Please give back, word for word, only the lines starting at the one containing "green star: (50, 39) -> (33, 48), moved" and ending at the one containing "purple arrow: (94, 49) -> (103, 69), moved" within the material below.

-=-=-

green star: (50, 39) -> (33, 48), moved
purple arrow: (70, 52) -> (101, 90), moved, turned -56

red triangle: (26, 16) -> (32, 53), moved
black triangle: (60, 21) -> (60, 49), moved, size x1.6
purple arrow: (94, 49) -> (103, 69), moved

-=-=-

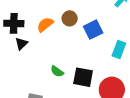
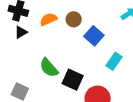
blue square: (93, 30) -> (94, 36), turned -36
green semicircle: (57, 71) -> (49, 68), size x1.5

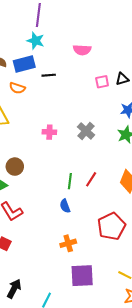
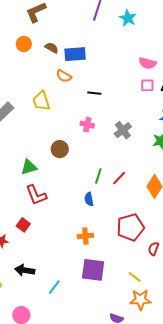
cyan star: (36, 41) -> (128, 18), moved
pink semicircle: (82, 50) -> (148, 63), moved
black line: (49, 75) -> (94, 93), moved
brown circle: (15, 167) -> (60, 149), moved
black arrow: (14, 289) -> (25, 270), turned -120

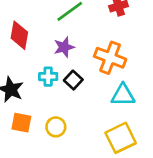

-=-=-

> [Response area]:
green star: (50, 39) -> (33, 48), moved
purple arrow: (70, 52) -> (101, 90), moved, turned -56

red triangle: (26, 16) -> (32, 53), moved
black triangle: (60, 21) -> (60, 49), moved, size x1.6
purple arrow: (94, 49) -> (103, 69), moved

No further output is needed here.